Start of Information provided

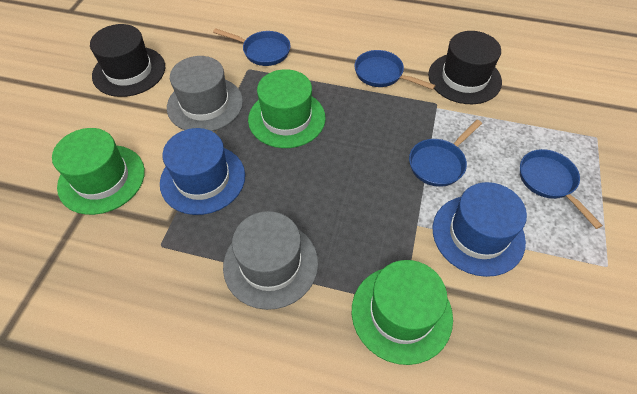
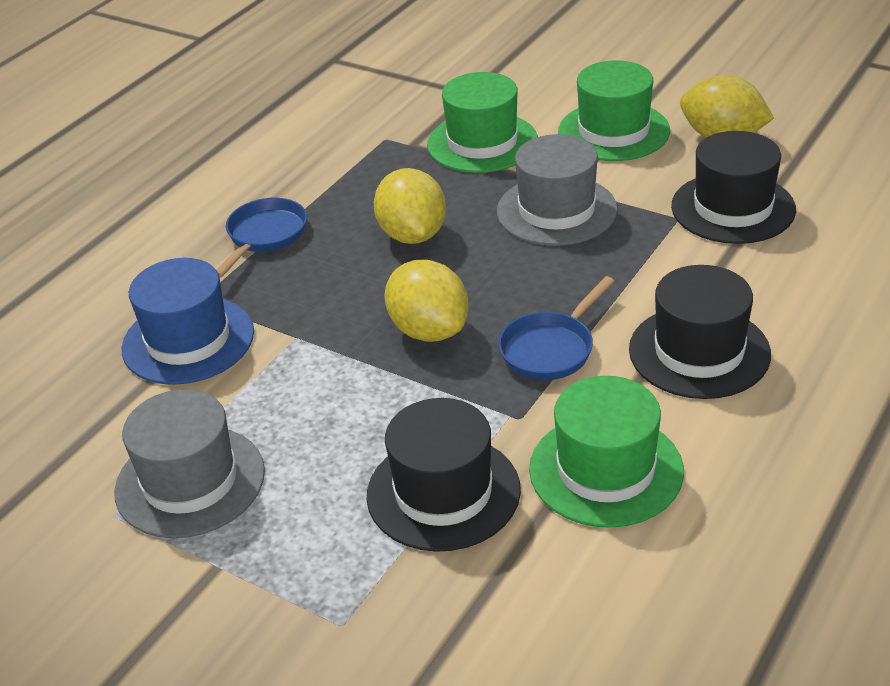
black hat: 2 -> 3
blue hat: 2 -> 1
blue pan: 4 -> 2
yellow lemon: 0 -> 3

End of Information provided

The response must restate each line of the material above exactly and contain no images.

Exercise solution —
black hat: 2 -> 3
blue hat: 2 -> 1
blue pan: 4 -> 2
yellow lemon: 0 -> 3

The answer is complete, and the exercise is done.